**DATA UNDER STUDY:**
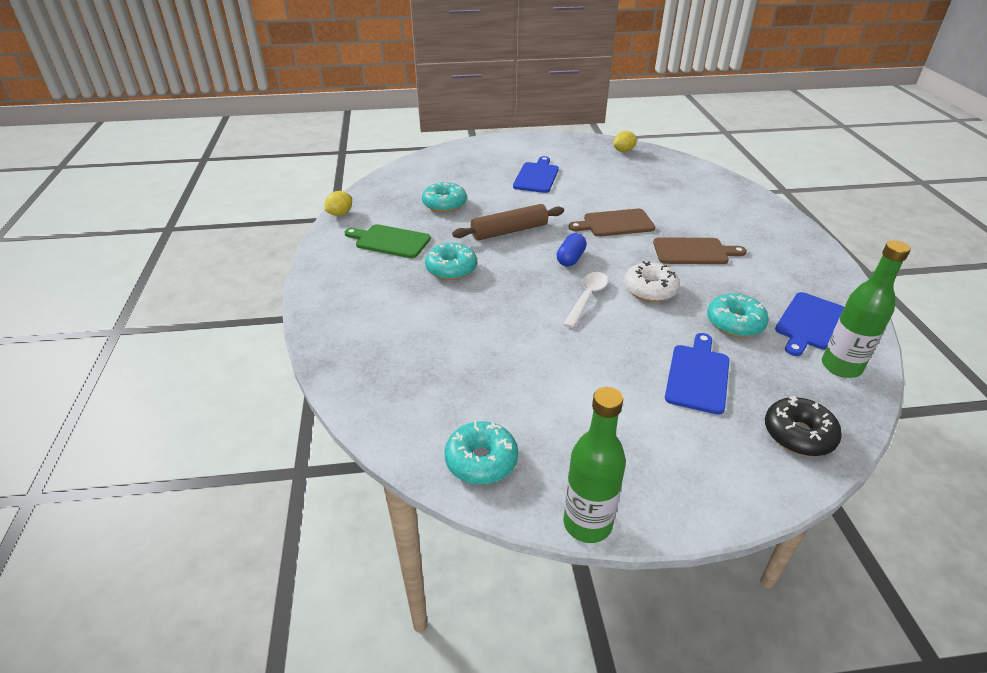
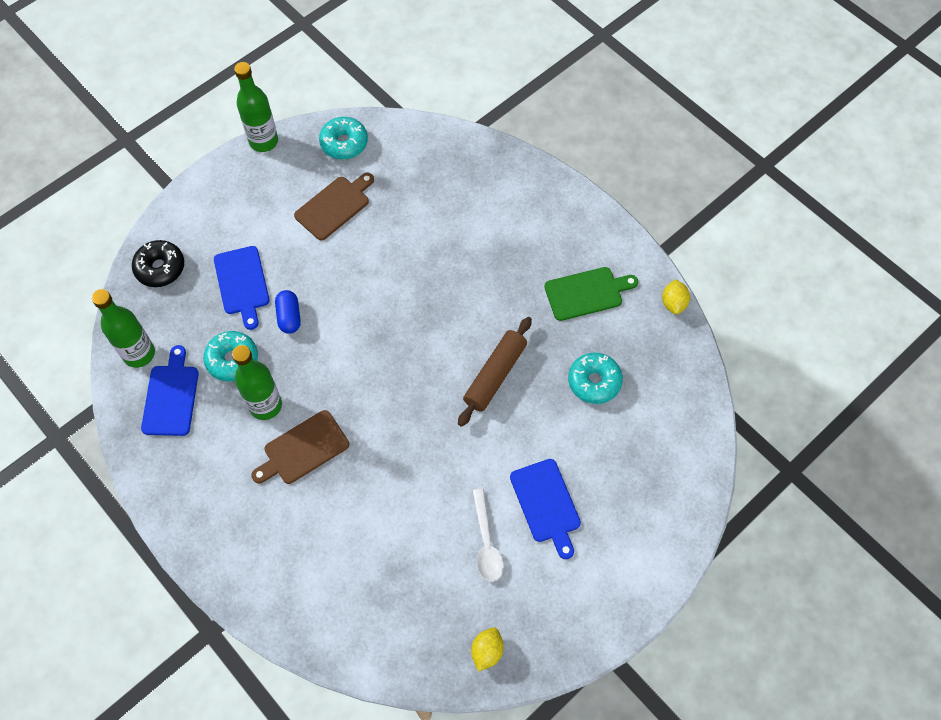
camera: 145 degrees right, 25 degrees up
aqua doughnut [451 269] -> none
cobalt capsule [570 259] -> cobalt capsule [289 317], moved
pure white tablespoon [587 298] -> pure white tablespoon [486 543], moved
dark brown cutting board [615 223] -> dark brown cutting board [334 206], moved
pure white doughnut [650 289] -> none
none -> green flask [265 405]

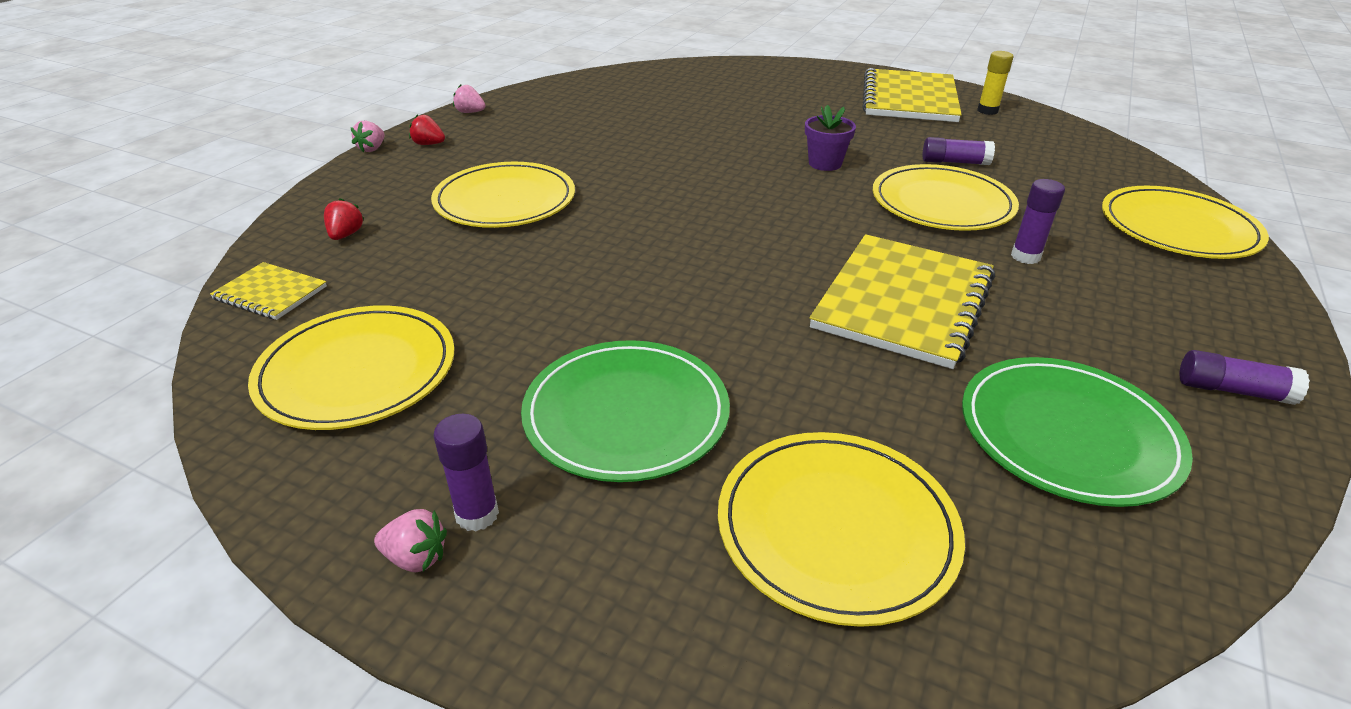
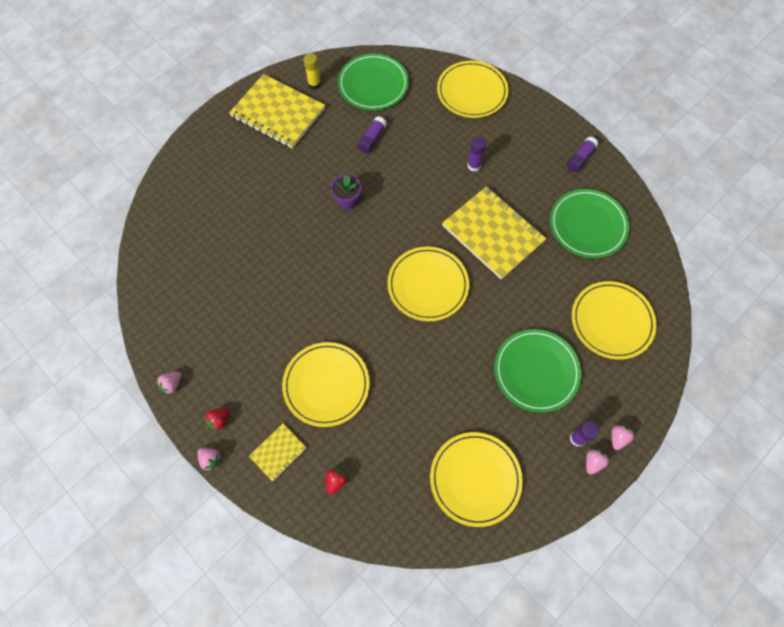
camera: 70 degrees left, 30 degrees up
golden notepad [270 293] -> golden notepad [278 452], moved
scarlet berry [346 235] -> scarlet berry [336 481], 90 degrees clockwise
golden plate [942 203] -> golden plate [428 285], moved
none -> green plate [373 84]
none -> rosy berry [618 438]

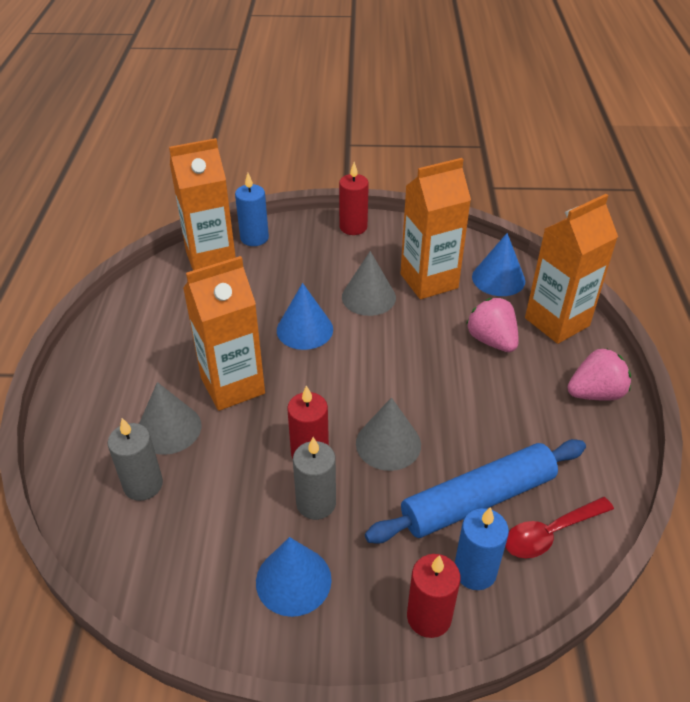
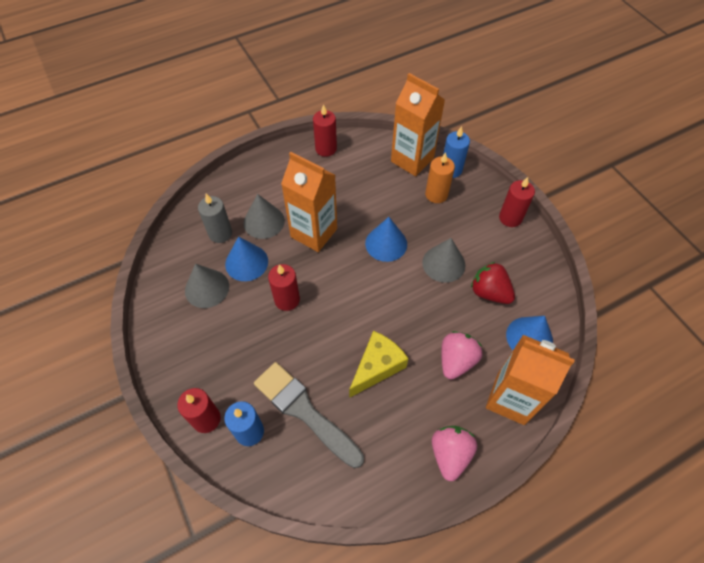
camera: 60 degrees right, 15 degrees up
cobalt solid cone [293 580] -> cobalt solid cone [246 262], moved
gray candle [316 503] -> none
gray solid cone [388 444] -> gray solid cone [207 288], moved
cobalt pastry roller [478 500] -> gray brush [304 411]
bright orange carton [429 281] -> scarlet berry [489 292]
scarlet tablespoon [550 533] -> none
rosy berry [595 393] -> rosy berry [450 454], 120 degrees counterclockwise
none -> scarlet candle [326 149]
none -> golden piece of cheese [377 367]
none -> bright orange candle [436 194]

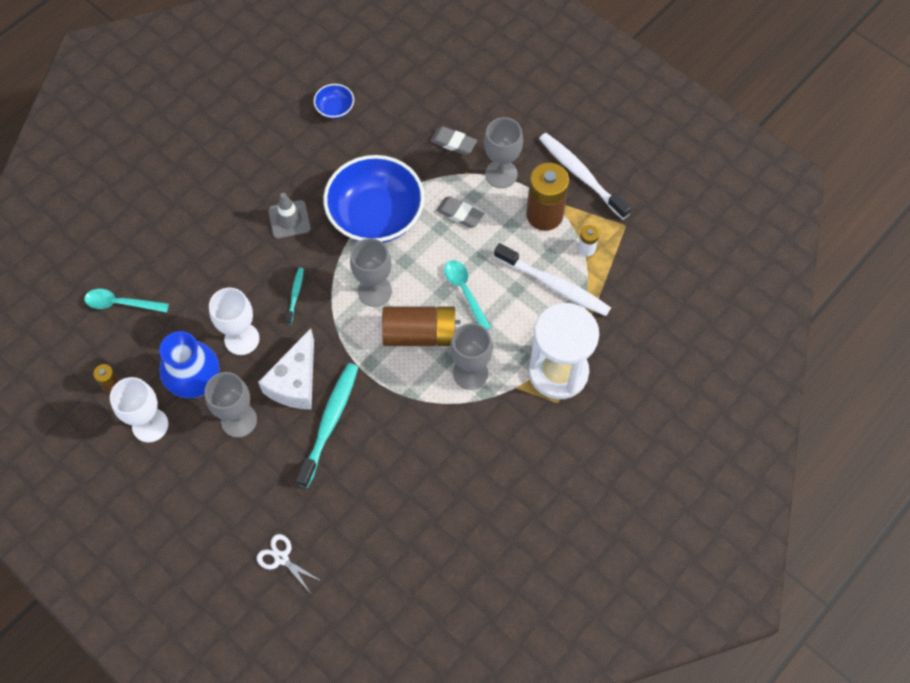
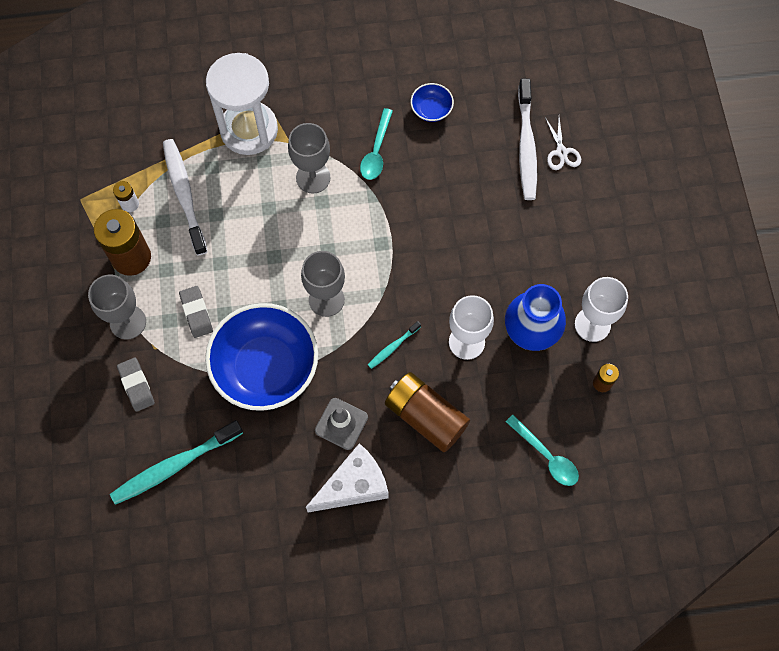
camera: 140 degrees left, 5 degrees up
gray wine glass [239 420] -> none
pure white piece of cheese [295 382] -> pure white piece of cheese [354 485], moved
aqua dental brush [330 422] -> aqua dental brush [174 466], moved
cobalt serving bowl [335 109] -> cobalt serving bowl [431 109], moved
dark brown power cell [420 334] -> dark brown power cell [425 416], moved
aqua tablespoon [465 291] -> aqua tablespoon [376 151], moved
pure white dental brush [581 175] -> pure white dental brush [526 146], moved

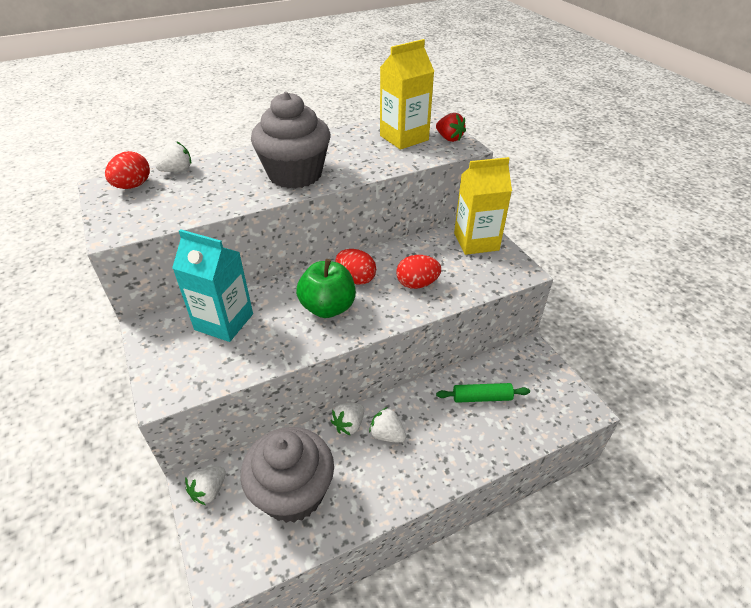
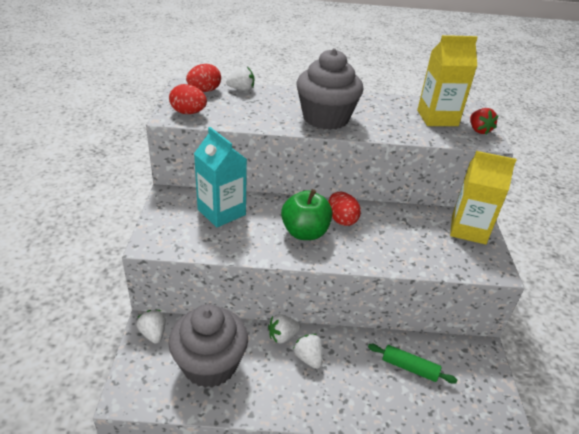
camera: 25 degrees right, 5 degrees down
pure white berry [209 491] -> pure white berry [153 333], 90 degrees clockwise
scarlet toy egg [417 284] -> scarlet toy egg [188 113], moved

**EXERCISE AIM:** Go through the records, tally the lines holding the word "doughnut", and give only the tally.

**FINAL ANSWER:** 2